===== Supplied information =====

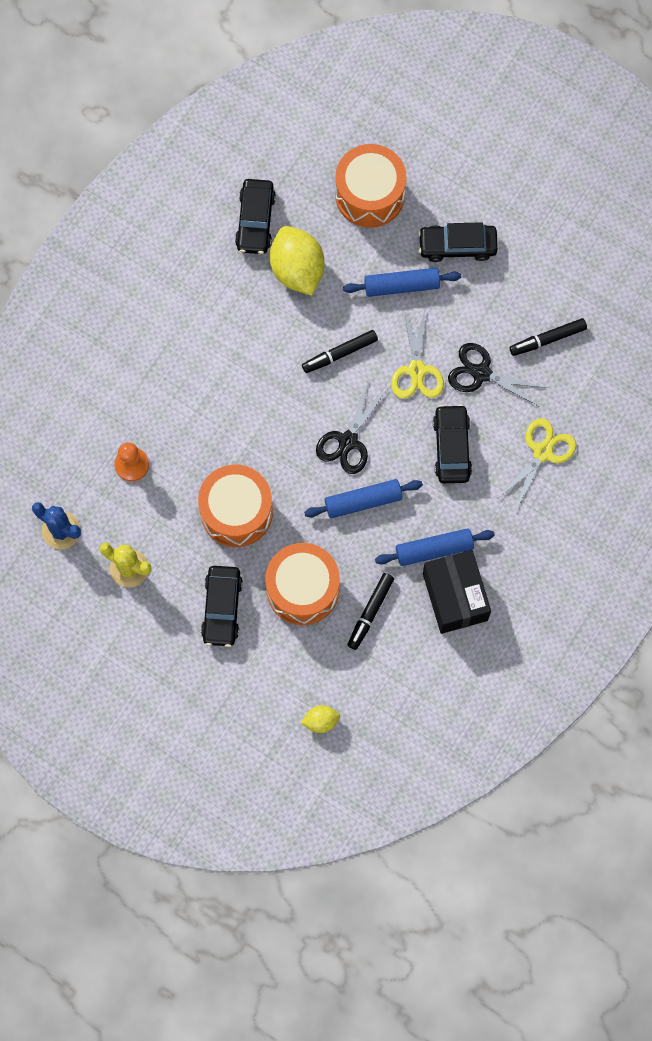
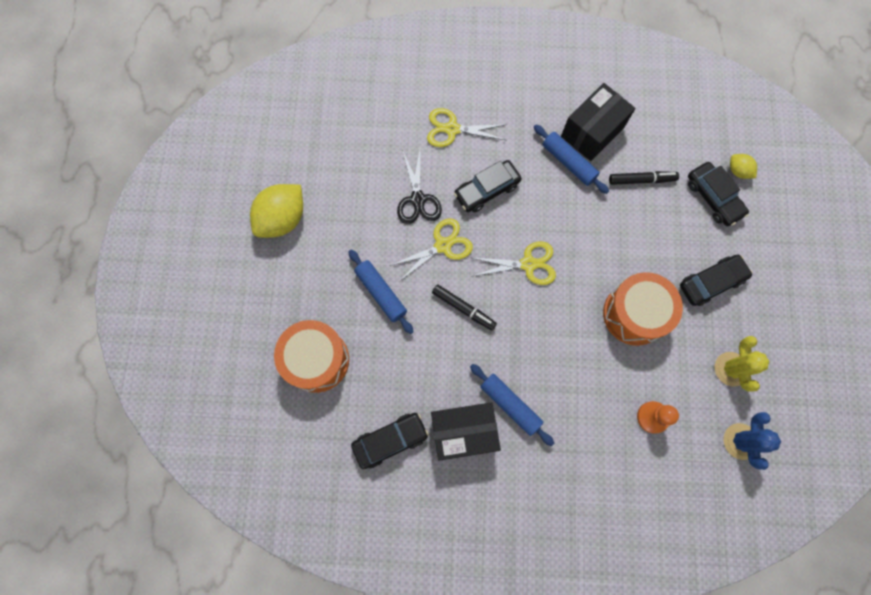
camera: 120 degrees left, 0 degrees up
(223, 288) = (463, 432): none -> black box
(297, 269) = (413, 381): yellow lemon -> yellow lemon (283, 219)
(303, 589) = (657, 234): orange drum -> none
(348, 441) = (528, 264): black scissors -> yellow scissors
(363, 501) = (566, 228): blue rolling pin -> blue rolling pin (510, 405)
(457, 245) = (324, 270): black car -> black car (713, 198)
(548, 339) = (364, 168): black marker -> none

=====

What is expected:
Provide only the number of lines above that contain the word "yellow".

Response:
2